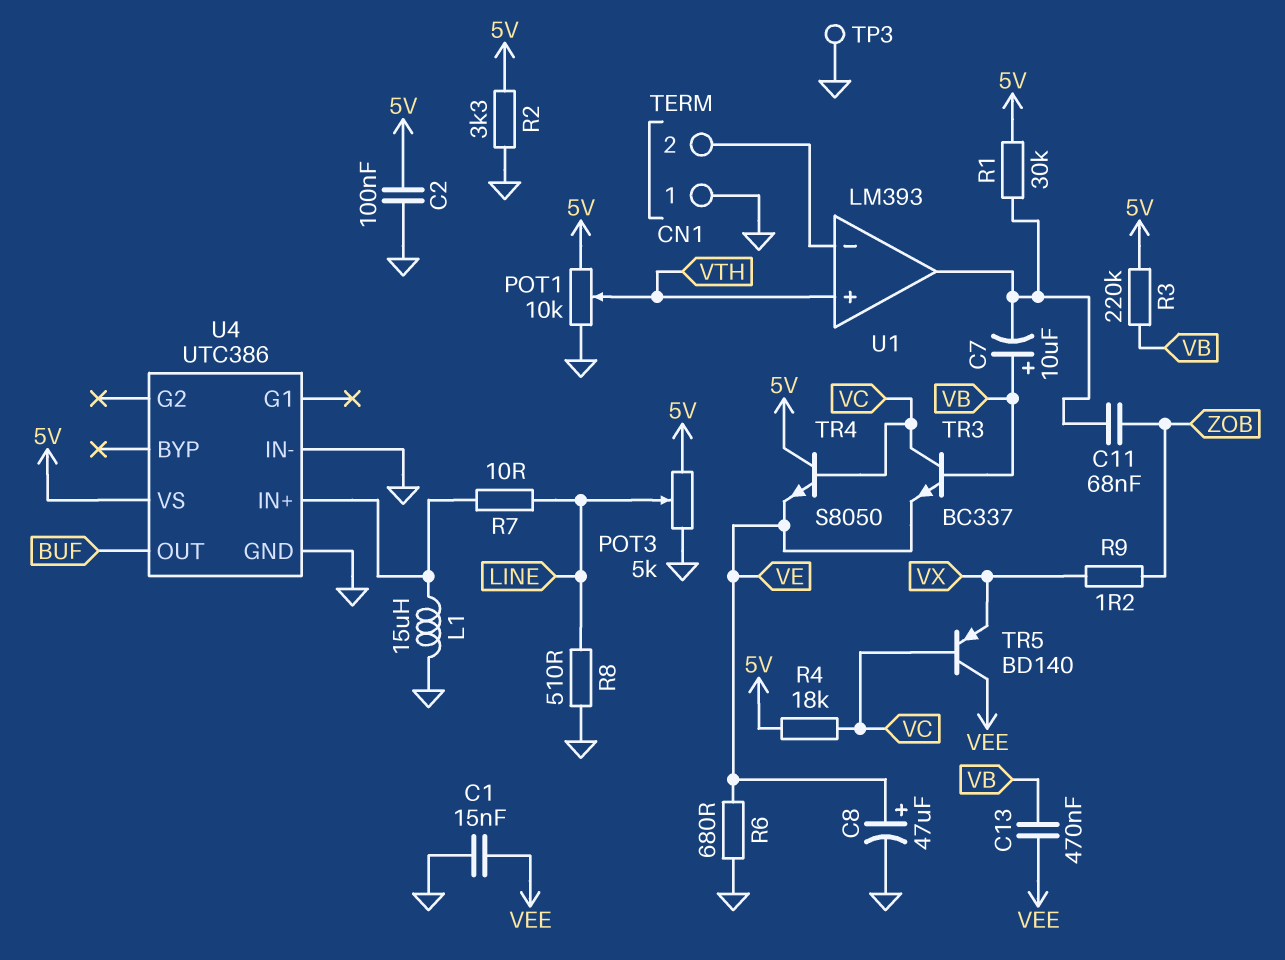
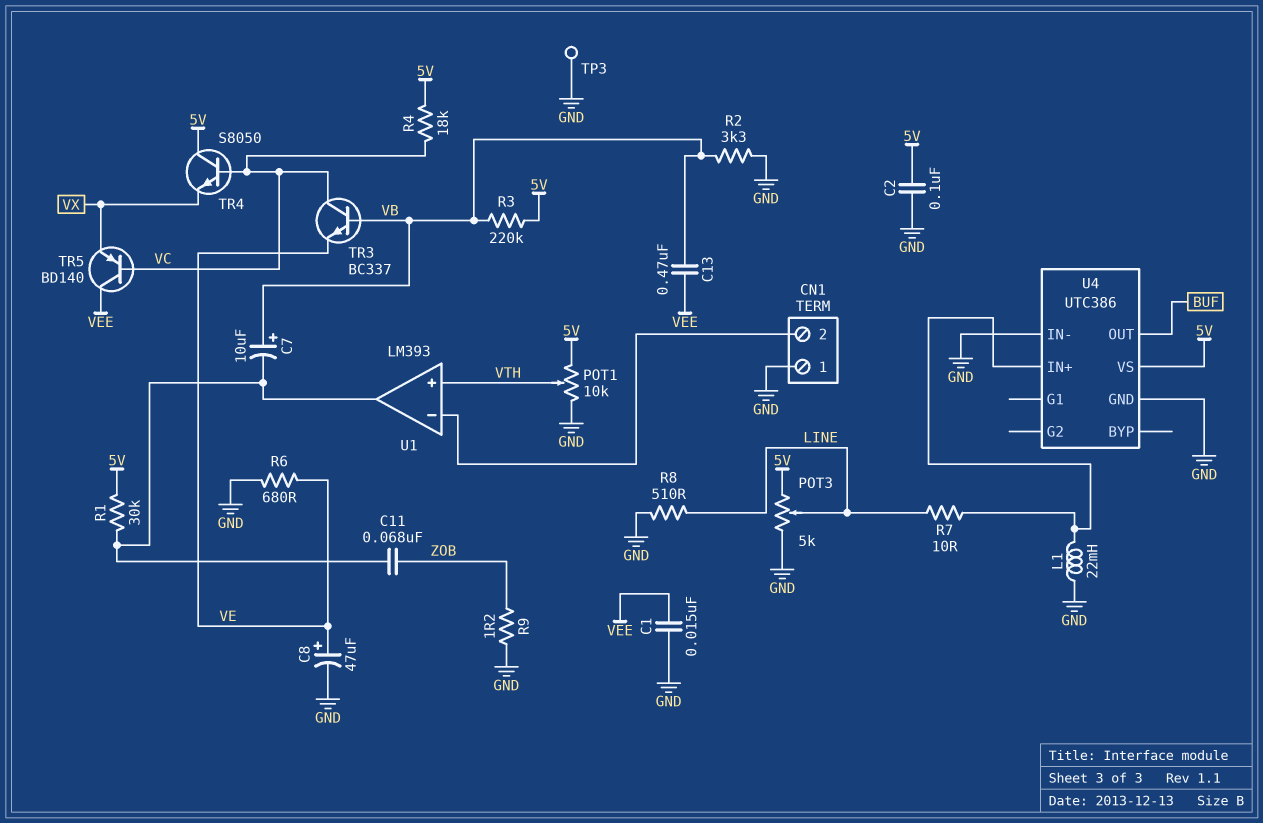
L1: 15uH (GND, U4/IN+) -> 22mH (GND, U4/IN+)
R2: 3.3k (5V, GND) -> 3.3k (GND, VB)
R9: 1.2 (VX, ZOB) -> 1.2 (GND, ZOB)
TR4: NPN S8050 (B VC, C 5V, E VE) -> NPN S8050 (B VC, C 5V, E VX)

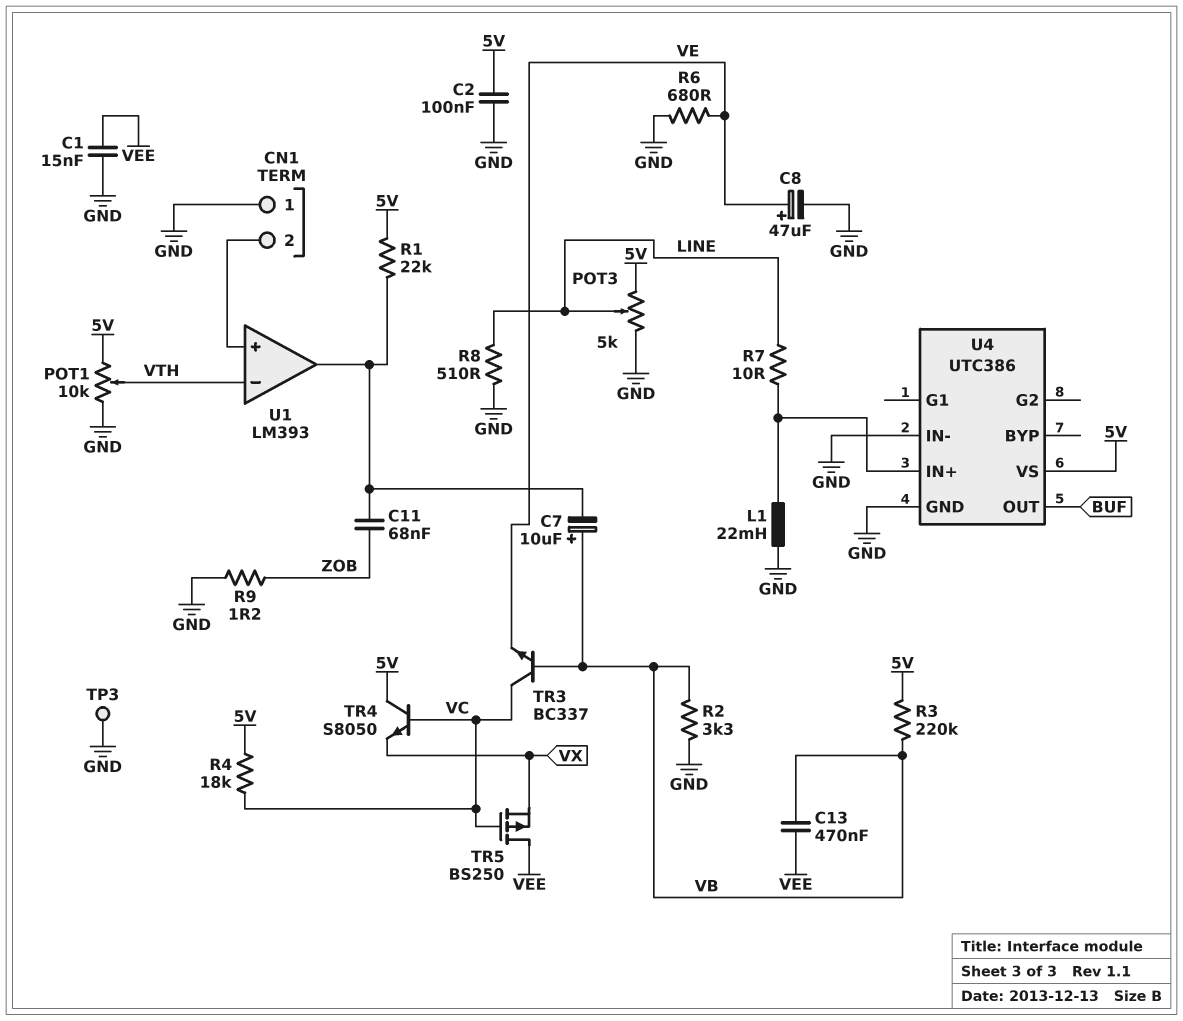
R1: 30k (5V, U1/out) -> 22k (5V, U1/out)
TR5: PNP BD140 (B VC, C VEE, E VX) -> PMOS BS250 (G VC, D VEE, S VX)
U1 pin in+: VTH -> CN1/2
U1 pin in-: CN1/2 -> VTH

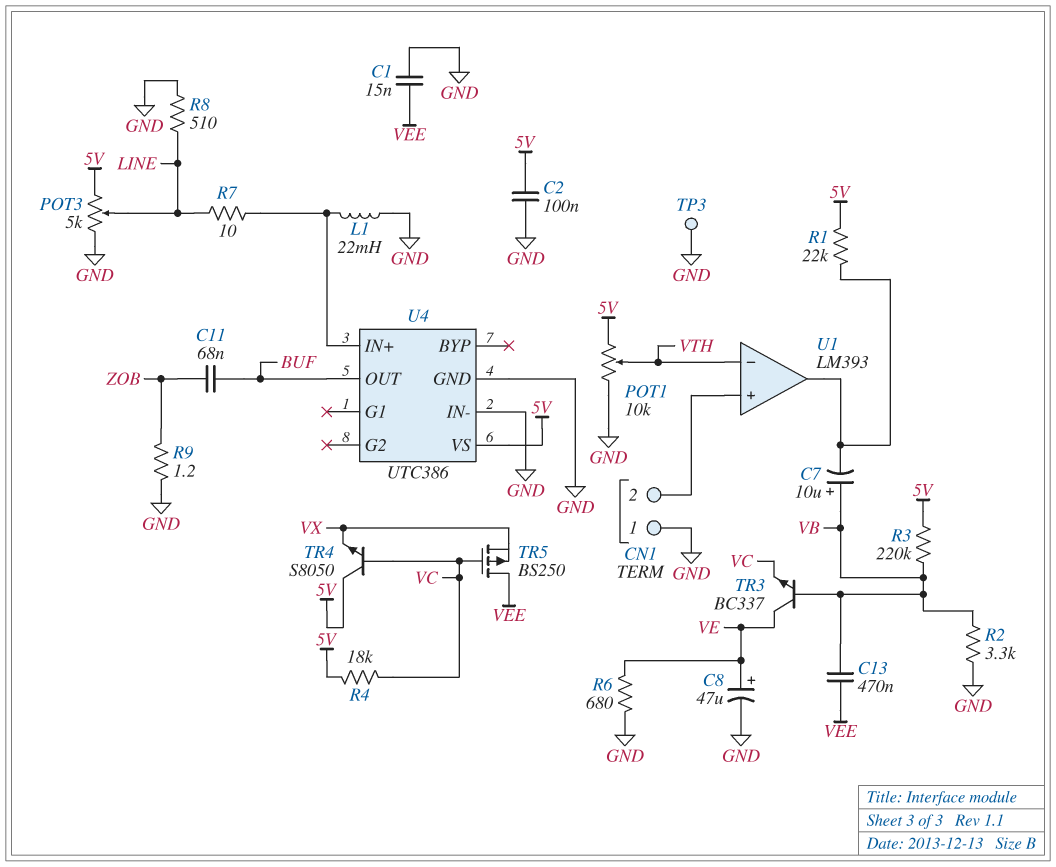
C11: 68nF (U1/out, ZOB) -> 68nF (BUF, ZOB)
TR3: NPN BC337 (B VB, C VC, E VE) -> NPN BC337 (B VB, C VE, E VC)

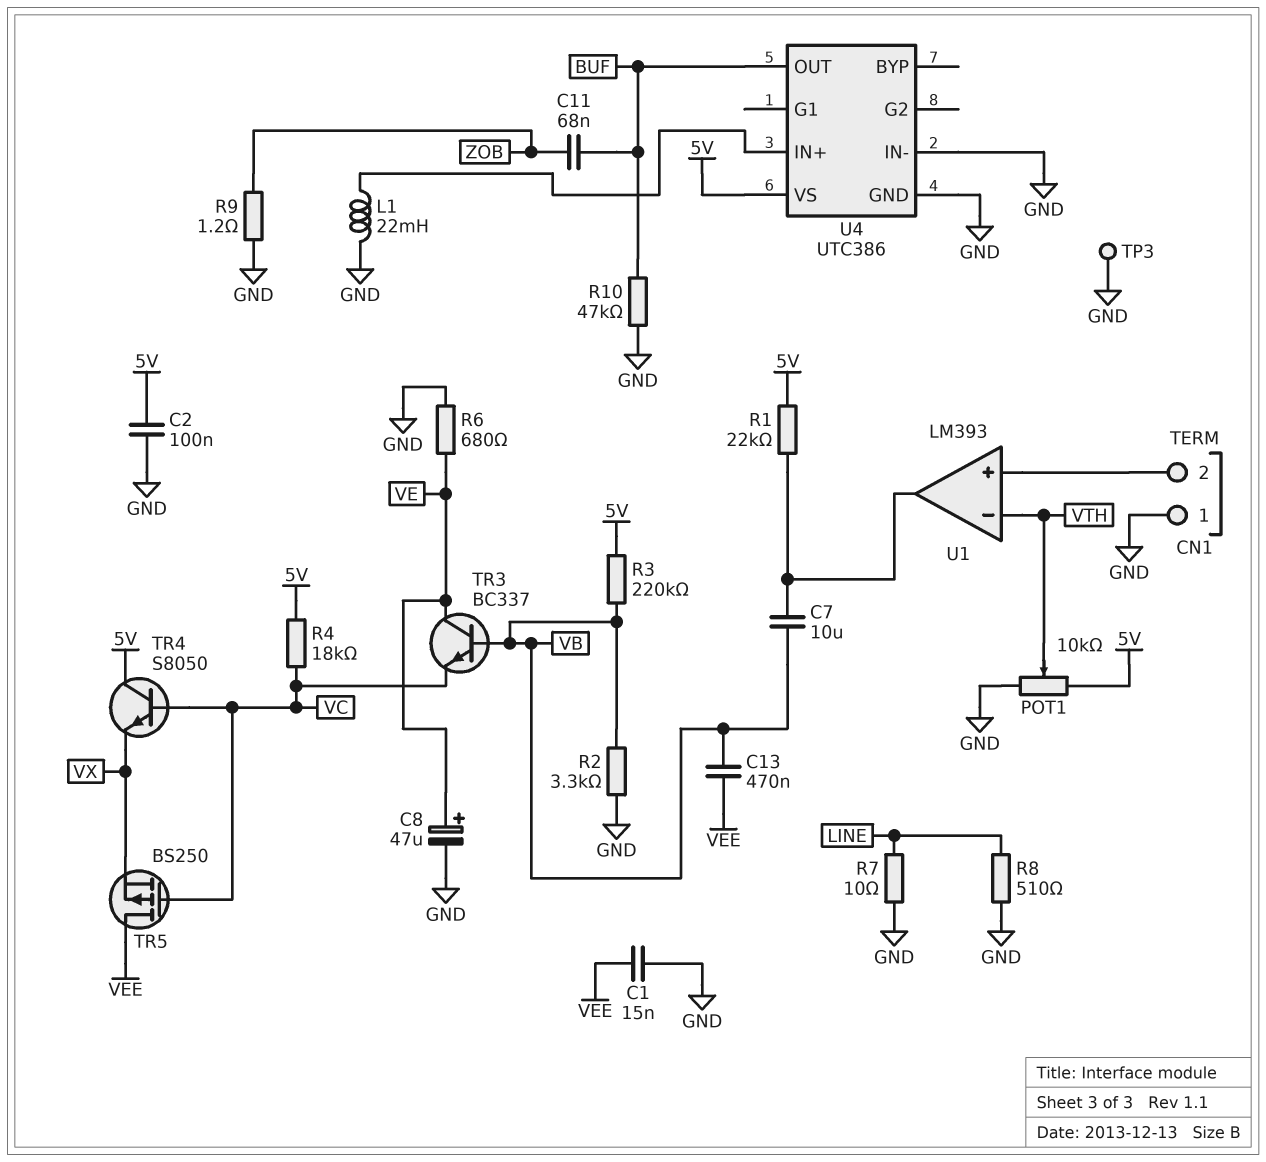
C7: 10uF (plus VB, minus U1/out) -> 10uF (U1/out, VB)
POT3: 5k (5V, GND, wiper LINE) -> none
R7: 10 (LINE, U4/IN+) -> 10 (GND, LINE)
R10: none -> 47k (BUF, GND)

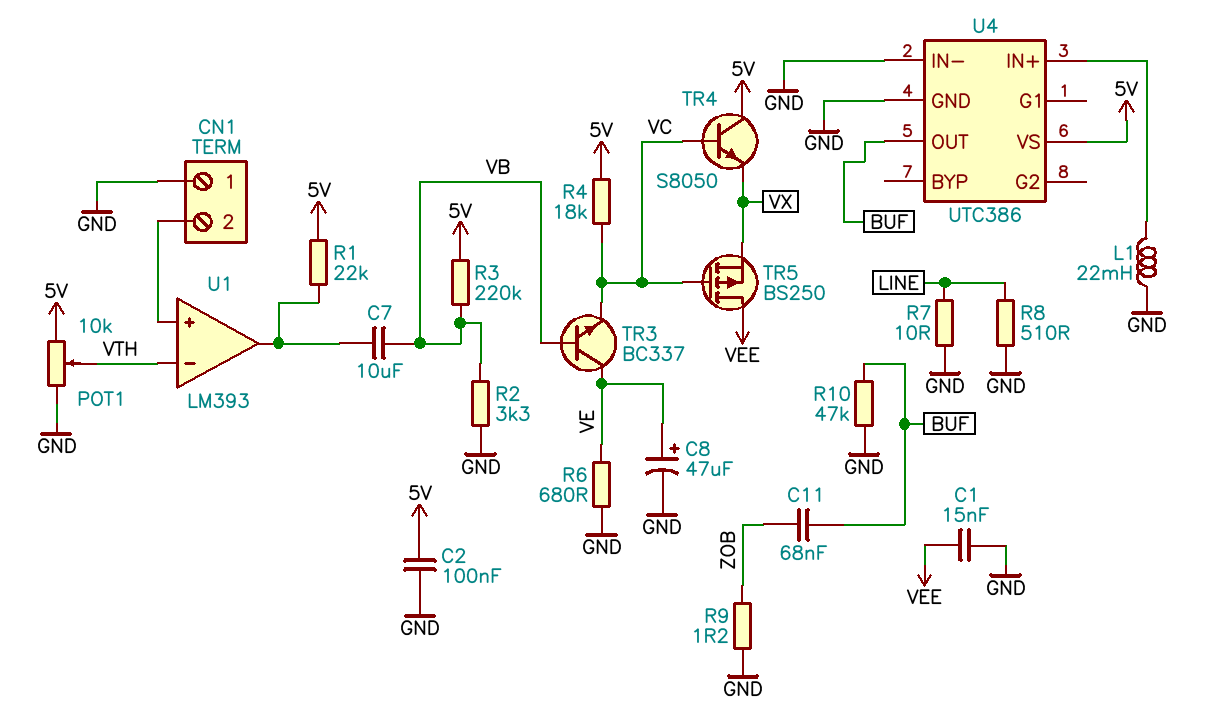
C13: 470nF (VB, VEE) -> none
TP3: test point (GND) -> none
+ + + + +
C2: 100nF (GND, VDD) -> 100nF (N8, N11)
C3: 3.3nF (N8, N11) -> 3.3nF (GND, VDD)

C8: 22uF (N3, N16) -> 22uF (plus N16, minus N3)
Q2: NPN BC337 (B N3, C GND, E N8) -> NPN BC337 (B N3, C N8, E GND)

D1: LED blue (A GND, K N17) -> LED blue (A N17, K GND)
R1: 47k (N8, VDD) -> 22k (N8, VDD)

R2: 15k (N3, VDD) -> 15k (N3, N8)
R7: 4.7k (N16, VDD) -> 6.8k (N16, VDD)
+ + + + +
PROMPT: Could you repeat exactly the lines above from the line with "D1: LED blue" up to and including the line with "R7: 4.7k (N16, VDD) -> 6.8k (N16, VDD)", and only those?

TASK RESPONSE:
D1: LED blue (A GND, K N17) -> LED blue (A N17, K GND)
R1: 47k (N8, VDD) -> 22k (N8, VDD)

R2: 15k (N3, VDD) -> 15k (N3, N8)
R7: 4.7k (N16, VDD) -> 6.8k (N16, VDD)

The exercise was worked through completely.